ASSIGNED TASK:
When a line of the records contains "minus", copy it.

EXCERPTED DATA:
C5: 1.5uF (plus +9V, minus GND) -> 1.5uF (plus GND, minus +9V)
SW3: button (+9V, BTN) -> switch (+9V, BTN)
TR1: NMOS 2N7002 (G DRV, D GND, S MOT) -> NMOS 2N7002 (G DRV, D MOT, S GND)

...

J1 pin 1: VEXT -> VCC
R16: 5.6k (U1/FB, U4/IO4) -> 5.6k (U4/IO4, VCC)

* * *

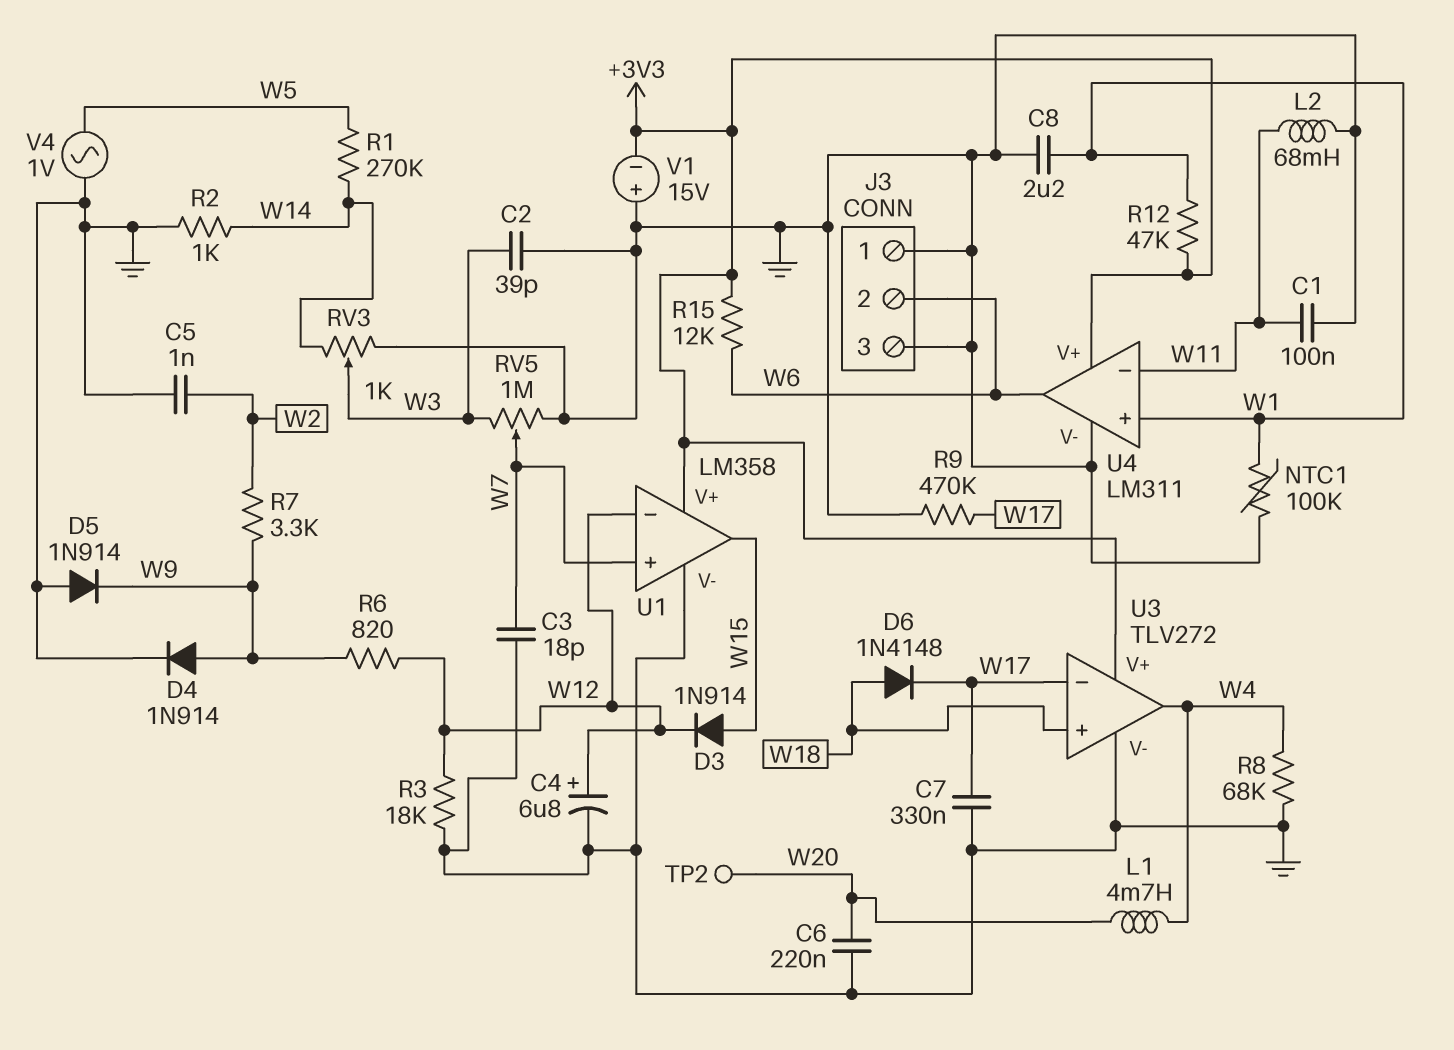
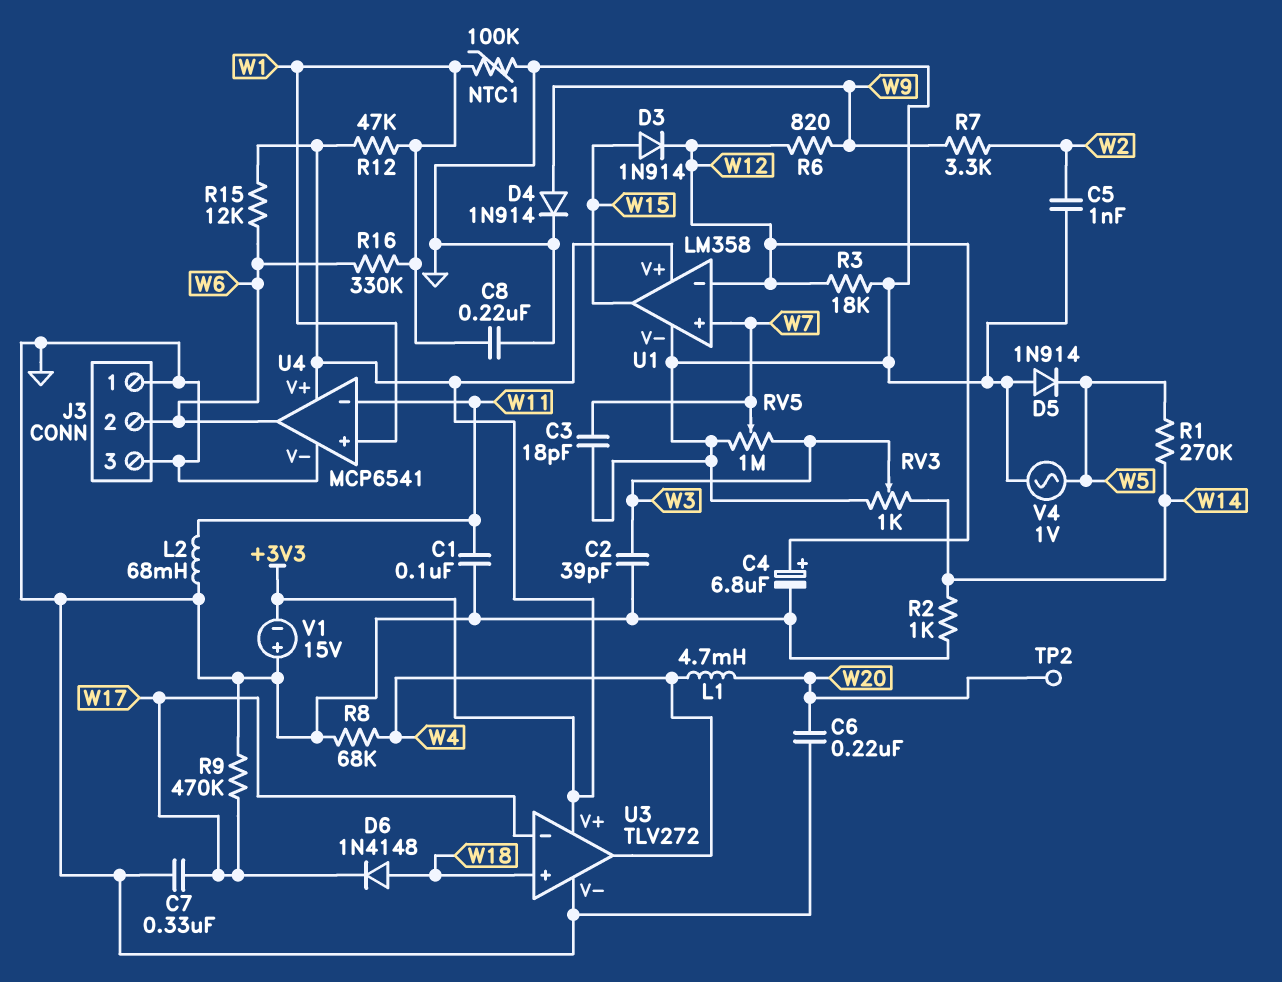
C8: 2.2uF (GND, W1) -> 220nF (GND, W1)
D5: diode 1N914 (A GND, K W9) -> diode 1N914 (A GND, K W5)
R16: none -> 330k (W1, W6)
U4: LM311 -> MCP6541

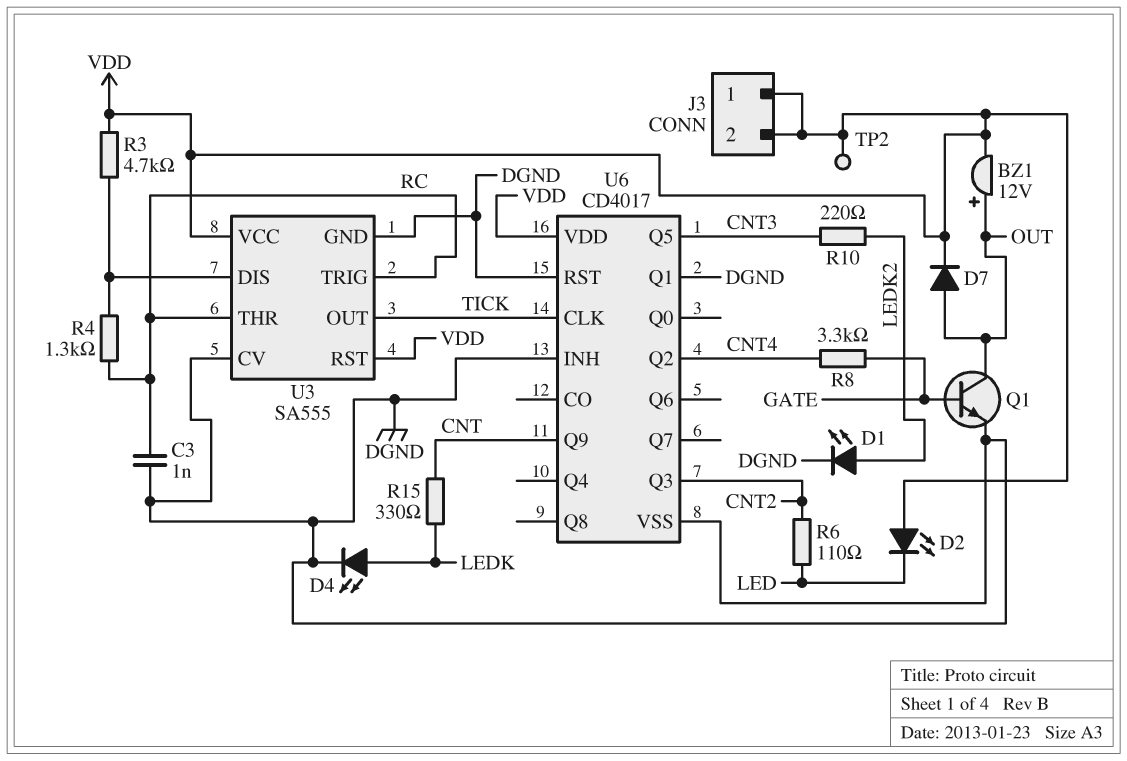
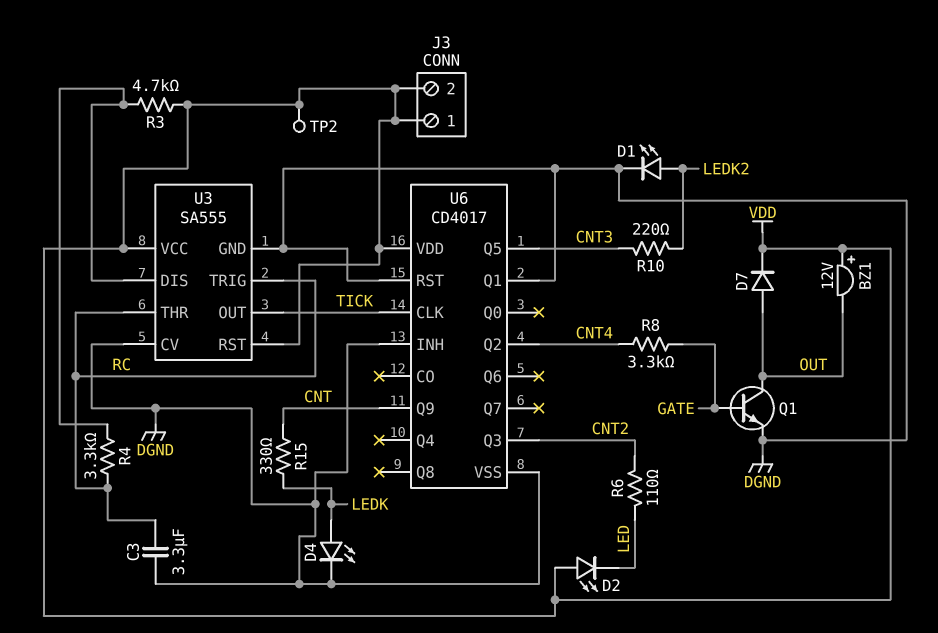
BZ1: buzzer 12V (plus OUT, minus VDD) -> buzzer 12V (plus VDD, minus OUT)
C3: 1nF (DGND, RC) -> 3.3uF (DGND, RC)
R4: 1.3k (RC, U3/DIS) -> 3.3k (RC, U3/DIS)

SOLUTION FOR THIS EXERCISE:
C5: 1.5uF (plus +9V, minus GND) -> 1.5uF (plus GND, minus +9V)
BZ1: buzzer 12V (plus OUT, minus VDD) -> buzzer 12V (plus VDD, minus OUT)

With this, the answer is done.